(WHAT IS REQUIRED):
In this exercise, return only the lines that run from the line with "turquoise gift: 4 -> 5" to the end of the entries below, both included. Pictures are not copied.

(RECORDED DATA):

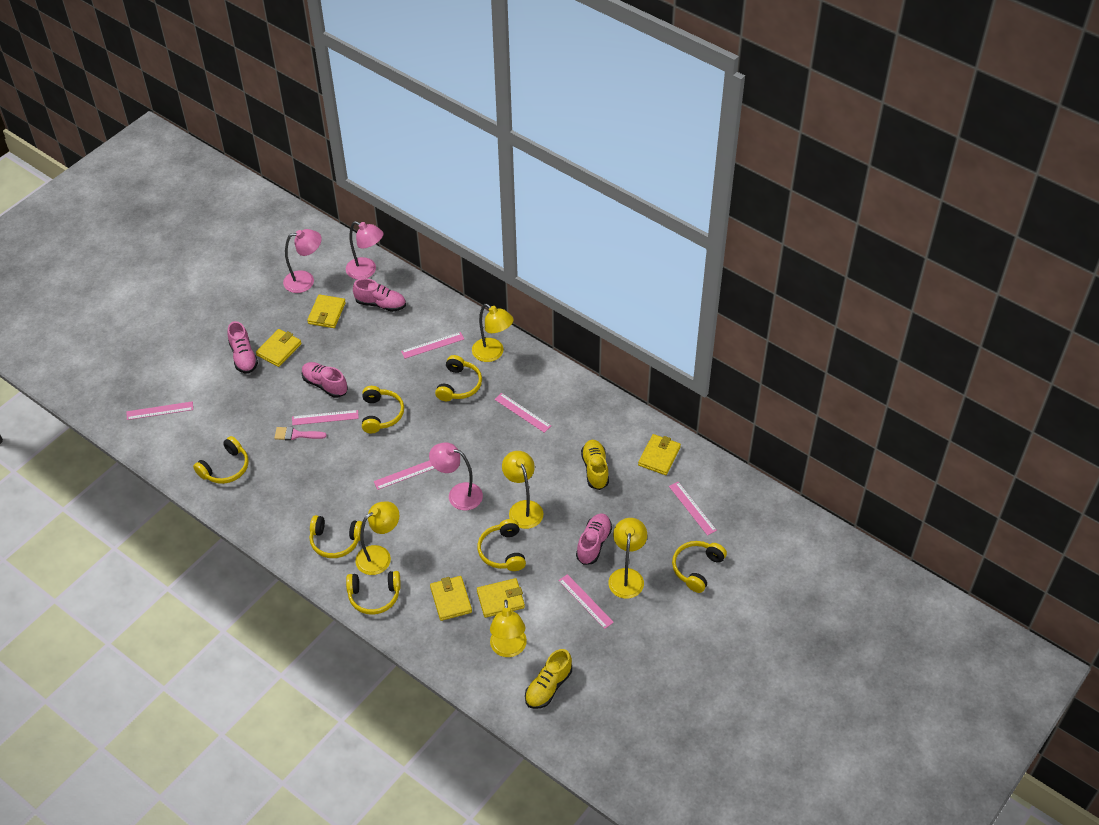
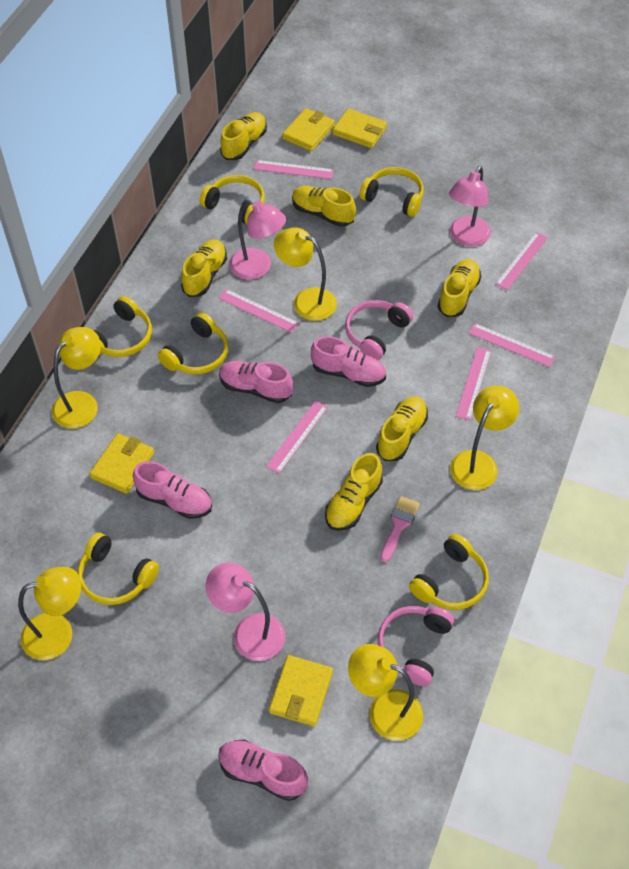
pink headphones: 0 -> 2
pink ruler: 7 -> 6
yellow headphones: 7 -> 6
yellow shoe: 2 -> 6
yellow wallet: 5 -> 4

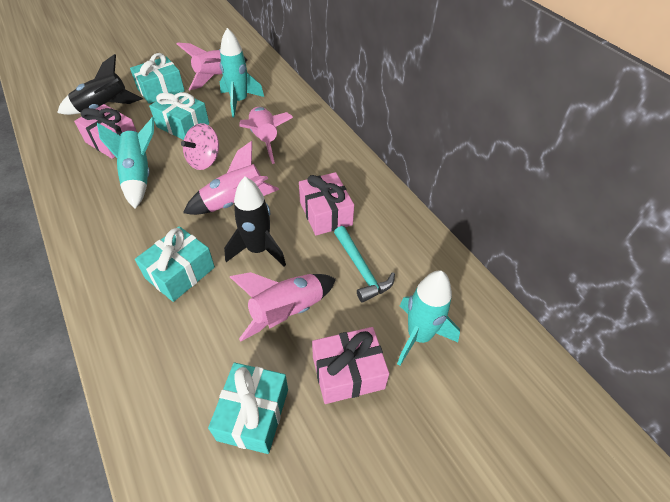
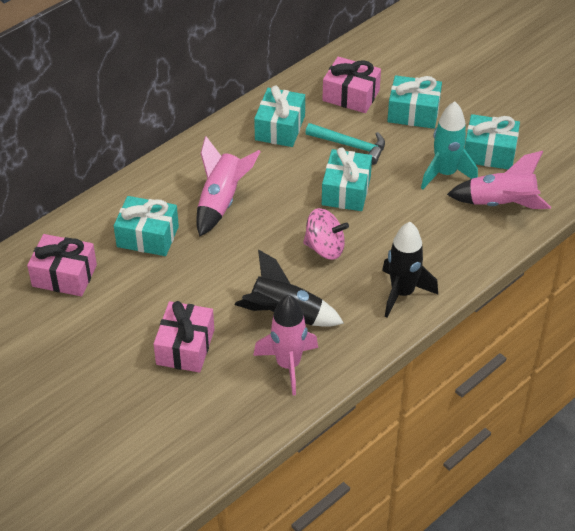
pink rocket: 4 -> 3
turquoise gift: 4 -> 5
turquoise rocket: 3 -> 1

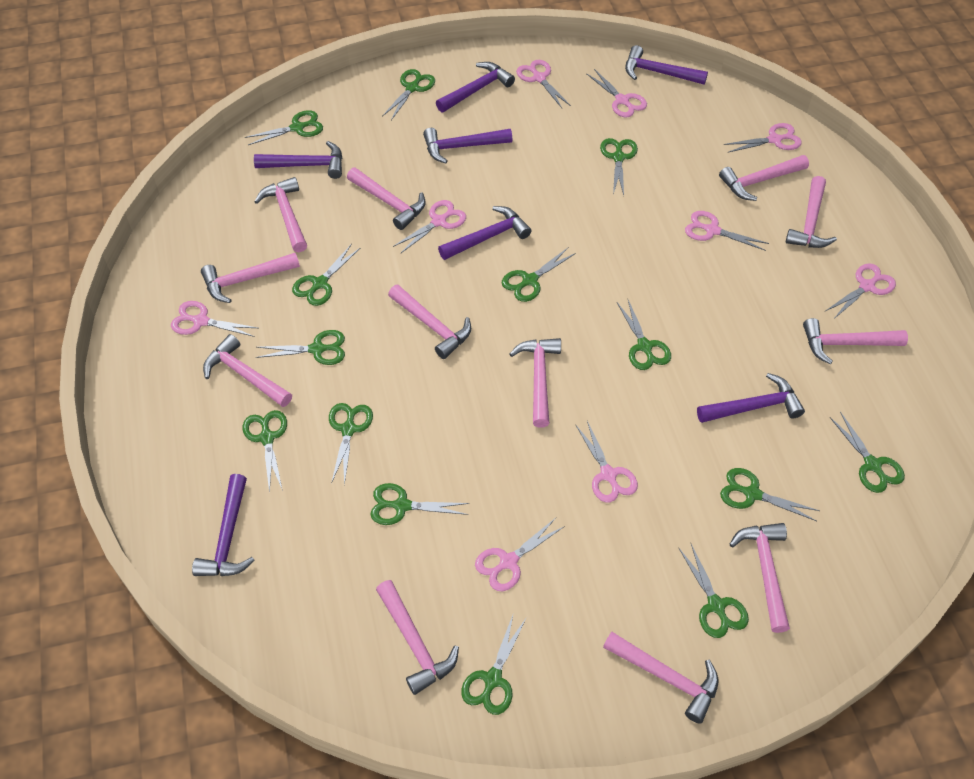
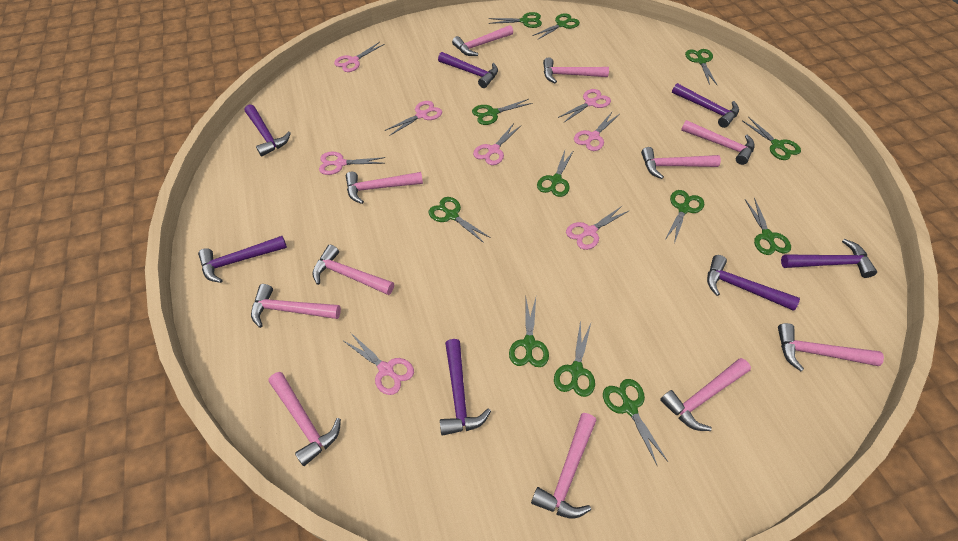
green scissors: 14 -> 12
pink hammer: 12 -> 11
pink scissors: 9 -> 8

(OUTPUT FOR THIS EXERCISE):
turquoise gift: 4 -> 5
turquoise rocket: 3 -> 1

green scissors: 14 -> 12
pink hammer: 12 -> 11
pink scissors: 9 -> 8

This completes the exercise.